> [Exercise description]:
Copy each line of the data below in which the word "down" can be found.
[[ Raw data open ]]
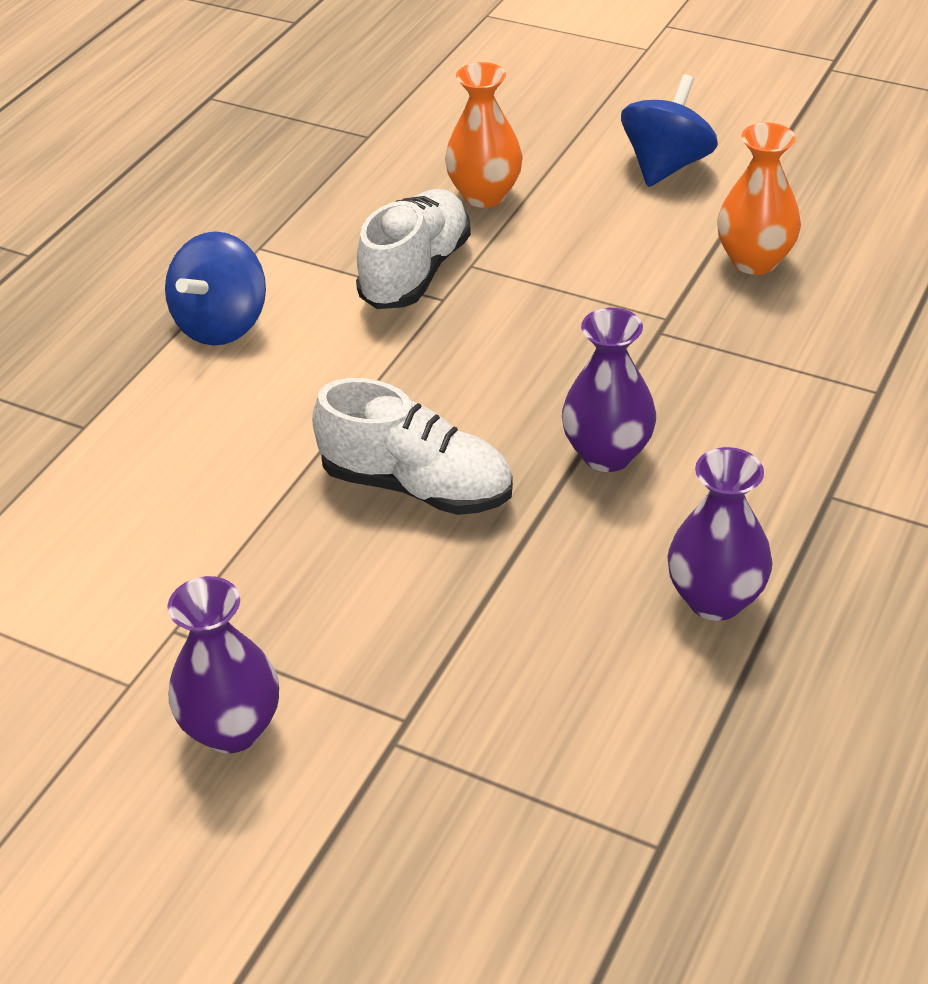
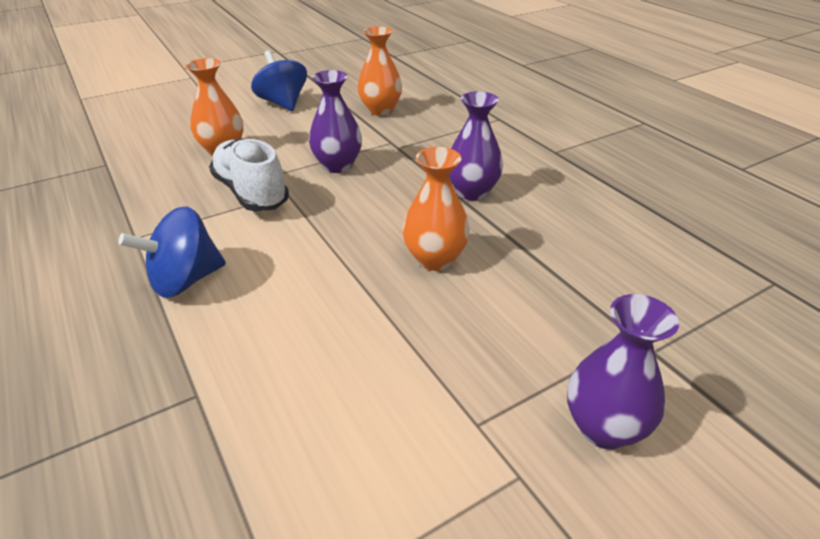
camera: 60 degrees left, 5 degrees down
(222, 324) = (185, 280): blue spinning top -> blue spinning top turned 90 degrees clockwise
(416, 486) = (435, 259): white shoe -> orange vase
(715, 599) = (603, 202): purple vase -> purple vase (337, 165)

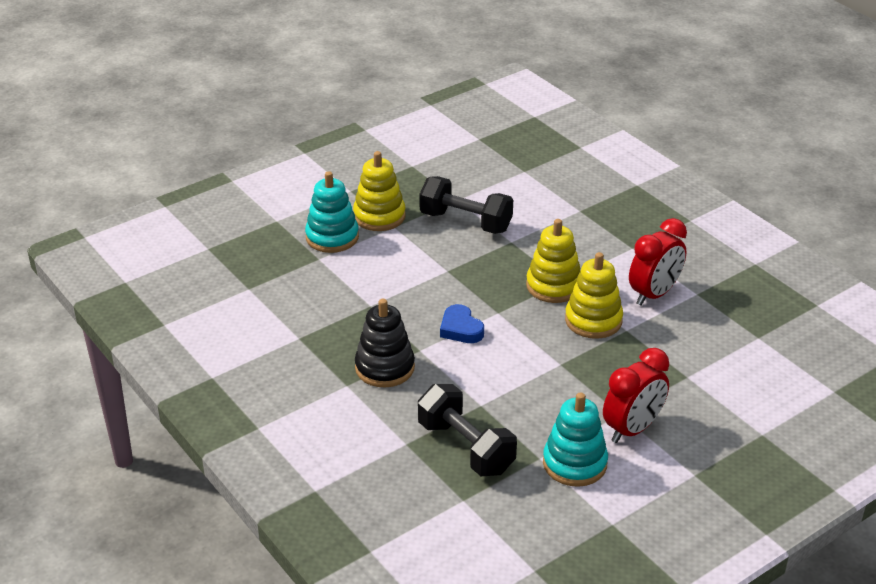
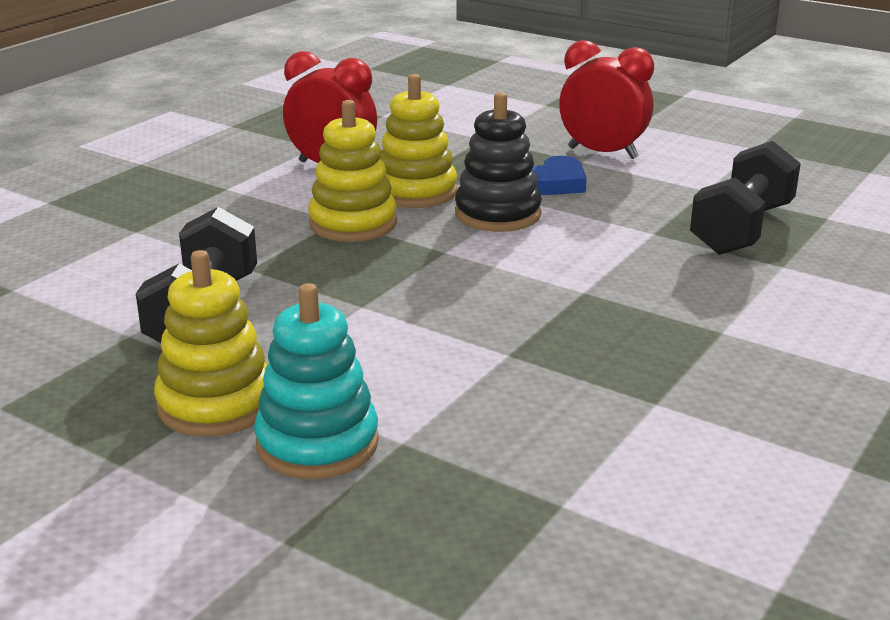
camera: 110 degrees left, 10 degrees down
(384, 368) = (651, 309): black stacking toy -> black stacking toy (497, 214)
(461, 329) = (506, 270): blue heart -> blue heart (556, 183)
(574, 463) = (692, 172): turquoise stacking toy -> none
[[ Raw data closed ]]
> [Solution below]:
camera: 60 degrees left, 5 degrees down
camera: 110 degrees left, 10 degrees down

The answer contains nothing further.